== Written problem ==
Can you quote every one of these lines exactly, keeping each character the same?

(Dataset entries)
>> start
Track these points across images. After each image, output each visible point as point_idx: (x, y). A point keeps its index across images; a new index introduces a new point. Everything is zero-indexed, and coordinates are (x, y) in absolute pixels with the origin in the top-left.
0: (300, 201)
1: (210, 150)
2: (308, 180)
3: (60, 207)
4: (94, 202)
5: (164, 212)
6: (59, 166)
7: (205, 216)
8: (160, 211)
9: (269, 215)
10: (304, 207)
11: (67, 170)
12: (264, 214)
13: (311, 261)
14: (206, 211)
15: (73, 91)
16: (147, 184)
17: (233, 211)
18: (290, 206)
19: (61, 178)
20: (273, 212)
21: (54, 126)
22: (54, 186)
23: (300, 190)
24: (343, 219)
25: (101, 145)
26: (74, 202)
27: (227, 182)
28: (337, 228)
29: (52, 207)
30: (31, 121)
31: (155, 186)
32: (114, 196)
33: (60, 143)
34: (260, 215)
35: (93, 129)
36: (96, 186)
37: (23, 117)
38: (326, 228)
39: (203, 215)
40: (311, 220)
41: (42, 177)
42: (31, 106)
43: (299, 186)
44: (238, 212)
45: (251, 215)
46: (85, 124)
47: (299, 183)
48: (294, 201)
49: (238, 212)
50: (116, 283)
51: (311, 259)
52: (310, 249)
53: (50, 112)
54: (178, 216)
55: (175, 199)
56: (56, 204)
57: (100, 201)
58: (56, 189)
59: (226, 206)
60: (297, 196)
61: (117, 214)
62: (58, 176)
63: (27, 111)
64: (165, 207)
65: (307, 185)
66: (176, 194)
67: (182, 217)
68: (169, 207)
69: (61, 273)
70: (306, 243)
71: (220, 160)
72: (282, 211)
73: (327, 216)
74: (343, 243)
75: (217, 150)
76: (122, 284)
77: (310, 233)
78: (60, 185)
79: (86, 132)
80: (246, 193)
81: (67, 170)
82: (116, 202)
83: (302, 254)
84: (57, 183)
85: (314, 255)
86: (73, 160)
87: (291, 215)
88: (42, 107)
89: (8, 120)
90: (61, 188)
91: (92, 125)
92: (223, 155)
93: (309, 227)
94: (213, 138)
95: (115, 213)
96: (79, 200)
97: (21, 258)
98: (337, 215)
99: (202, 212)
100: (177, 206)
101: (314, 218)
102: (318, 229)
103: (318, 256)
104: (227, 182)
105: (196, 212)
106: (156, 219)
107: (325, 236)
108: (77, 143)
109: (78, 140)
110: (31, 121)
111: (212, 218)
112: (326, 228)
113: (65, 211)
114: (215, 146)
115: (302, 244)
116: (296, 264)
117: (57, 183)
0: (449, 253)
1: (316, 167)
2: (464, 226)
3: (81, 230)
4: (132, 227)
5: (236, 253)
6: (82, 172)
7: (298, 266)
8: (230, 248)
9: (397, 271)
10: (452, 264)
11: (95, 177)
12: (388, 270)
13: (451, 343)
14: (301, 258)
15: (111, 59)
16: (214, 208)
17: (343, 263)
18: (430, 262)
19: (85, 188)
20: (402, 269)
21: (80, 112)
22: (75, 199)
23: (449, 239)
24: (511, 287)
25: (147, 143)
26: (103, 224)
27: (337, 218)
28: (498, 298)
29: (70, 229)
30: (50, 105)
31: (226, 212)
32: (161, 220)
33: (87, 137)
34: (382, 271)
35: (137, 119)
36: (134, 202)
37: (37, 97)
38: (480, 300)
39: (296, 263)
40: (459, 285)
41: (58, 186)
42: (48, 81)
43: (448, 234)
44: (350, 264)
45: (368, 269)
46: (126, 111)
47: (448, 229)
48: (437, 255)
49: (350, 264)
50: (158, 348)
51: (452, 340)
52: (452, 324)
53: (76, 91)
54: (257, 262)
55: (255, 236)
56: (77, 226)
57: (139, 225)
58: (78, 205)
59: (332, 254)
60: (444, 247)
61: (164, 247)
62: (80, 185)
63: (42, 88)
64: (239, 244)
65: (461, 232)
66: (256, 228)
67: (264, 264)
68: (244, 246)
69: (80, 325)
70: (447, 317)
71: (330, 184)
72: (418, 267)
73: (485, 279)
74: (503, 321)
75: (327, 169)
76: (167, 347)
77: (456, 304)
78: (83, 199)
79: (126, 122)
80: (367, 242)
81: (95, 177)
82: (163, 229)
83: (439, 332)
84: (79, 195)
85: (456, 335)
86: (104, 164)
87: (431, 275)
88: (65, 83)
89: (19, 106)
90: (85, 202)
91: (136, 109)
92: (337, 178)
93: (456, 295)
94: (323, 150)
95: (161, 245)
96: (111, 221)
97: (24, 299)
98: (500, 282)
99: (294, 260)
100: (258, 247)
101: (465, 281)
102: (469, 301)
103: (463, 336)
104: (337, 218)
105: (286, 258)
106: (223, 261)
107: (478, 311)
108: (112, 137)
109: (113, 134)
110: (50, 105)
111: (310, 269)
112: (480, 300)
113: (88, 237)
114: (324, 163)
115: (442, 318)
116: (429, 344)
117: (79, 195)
>> end
== Completed task ==
Track these points across images. After each image, output each visible point as point_idx: (x, y). A point keeps its index across images; a new index introduces a new point. Everything is zero-indexed, and coordinates are (x, y) in absolute pixels with the origin in the top-left.
0: (300, 201)
1: (210, 150)
2: (308, 180)
3: (60, 207)
4: (94, 202)
5: (164, 212)
6: (59, 166)
7: (205, 216)
8: (160, 211)
9: (269, 215)
10: (304, 207)
11: (67, 170)
12: (264, 214)
13: (311, 261)
14: (206, 211)
15: (73, 91)
16: (147, 184)
17: (233, 211)
18: (290, 206)
19: (61, 178)
20: (273, 212)
21: (54, 126)
22: (54, 186)
23: (300, 190)
24: (343, 219)
25: (101, 145)
26: (74, 202)
27: (227, 182)
28: (337, 228)
29: (52, 207)
30: (31, 121)
31: (155, 186)
32: (114, 196)
33: (60, 143)
34: (260, 215)
35: (93, 129)
36: (96, 186)
37: (23, 117)
38: (326, 228)
39: (203, 215)
40: (311, 220)
41: (42, 177)
42: (31, 106)
43: (299, 186)
44: (238, 212)
45: (251, 215)
46: (85, 124)
47: (299, 183)
48: (294, 201)
49: (238, 212)
50: (116, 283)
51: (311, 259)
52: (310, 249)
53: (50, 112)
54: (178, 216)
55: (175, 199)
56: (56, 204)
57: (100, 201)
58: (56, 189)
59: (226, 206)
60: (297, 196)
61: (117, 214)
62: (58, 176)
63: (27, 111)
64: (165, 207)
65: (307, 185)
66: (176, 194)
67: (182, 217)
68: (169, 207)
69: (61, 273)
70: (306, 243)
71: (220, 160)
72: (282, 211)
73: (327, 216)
74: (343, 243)
75: (217, 150)
76: (122, 284)
77: (310, 233)
78: (60, 185)
79: (86, 132)
80: (246, 193)
81: (67, 170)
82: (116, 202)
83: (302, 254)
84: (57, 183)
85: (314, 255)
86: (73, 160)
87: (291, 215)
88: (42, 107)
89: (8, 120)
90: (61, 188)
91: (92, 125)
92: (223, 155)
93: (309, 227)
94: (213, 138)
95: (115, 213)
96: (79, 200)
97: (21, 258)
98: (337, 215)
99: (202, 212)
100: (177, 206)
101: (314, 218)
102: (318, 229)
103: (318, 256)
104: (227, 182)
105: (196, 212)
106: (156, 219)
107: (325, 236)
108: (77, 143)
109: (78, 140)
110: (31, 121)
111: (212, 218)
112: (326, 228)
113: (65, 211)
114: (215, 146)
115: (302, 244)
116: (296, 264)
117: (57, 183)
0: (449, 253)
1: (316, 167)
2: (464, 226)
3: (81, 230)
4: (132, 227)
5: (236, 253)
6: (82, 172)
7: (298, 266)
8: (230, 248)
9: (397, 271)
10: (452, 264)
11: (95, 177)
12: (388, 270)
13: (451, 343)
14: (301, 258)
15: (111, 59)
16: (214, 208)
17: (343, 263)
18: (430, 262)
19: (85, 188)
20: (402, 269)
21: (80, 112)
22: (75, 199)
23: (449, 239)
24: (511, 287)
25: (147, 143)
26: (103, 224)
27: (337, 218)
28: (498, 298)
29: (70, 229)
30: (50, 105)
31: (226, 212)
32: (161, 220)
33: (87, 137)
34: (382, 271)
35: (137, 119)
36: (134, 202)
37: (37, 97)
38: (480, 300)
39: (296, 263)
40: (459, 285)
41: (58, 186)
42: (48, 81)
43: (448, 234)
44: (350, 264)
45: (368, 269)
46: (126, 111)
47: (448, 229)
48: (437, 255)
49: (350, 264)
50: (158, 348)
51: (452, 340)
52: (452, 324)
53: (76, 91)
54: (257, 262)
55: (255, 236)
56: (77, 226)
57: (139, 225)
58: (78, 205)
59: (332, 254)
60: (444, 247)
61: (164, 247)
62: (80, 185)
63: (42, 88)
64: (239, 244)
65: (461, 232)
66: (256, 228)
67: (264, 264)
68: (244, 246)
69: (80, 325)
70: (447, 317)
71: (330, 184)
72: (418, 267)
73: (485, 279)
74: (503, 321)
75: (327, 169)
76: (167, 347)
77: (456, 304)
78: (83, 199)
79: (126, 122)
80: (367, 242)
81: (95, 177)
82: (163, 229)
83: (439, 332)
84: (79, 195)
85: (456, 335)
86: (104, 164)
87: (431, 275)
88: (65, 83)
89: (19, 106)
90: (85, 202)
91: (136, 109)
92: (337, 178)
93: (456, 295)
94: (323, 150)
95: (161, 245)
96: (111, 221)
97: (24, 299)
98: (500, 282)
99: (294, 260)
100: (258, 247)
101: (465, 281)
102: (469, 301)
103: (463, 336)
104: (337, 218)
105: (286, 258)
106: (223, 261)
107: (478, 311)
108: (112, 137)
109: (113, 134)
110: (50, 105)
111: (310, 269)
112: (480, 300)
113: (88, 237)
114: (324, 163)
115: (442, 318)
116: (429, 344)
117: (79, 195)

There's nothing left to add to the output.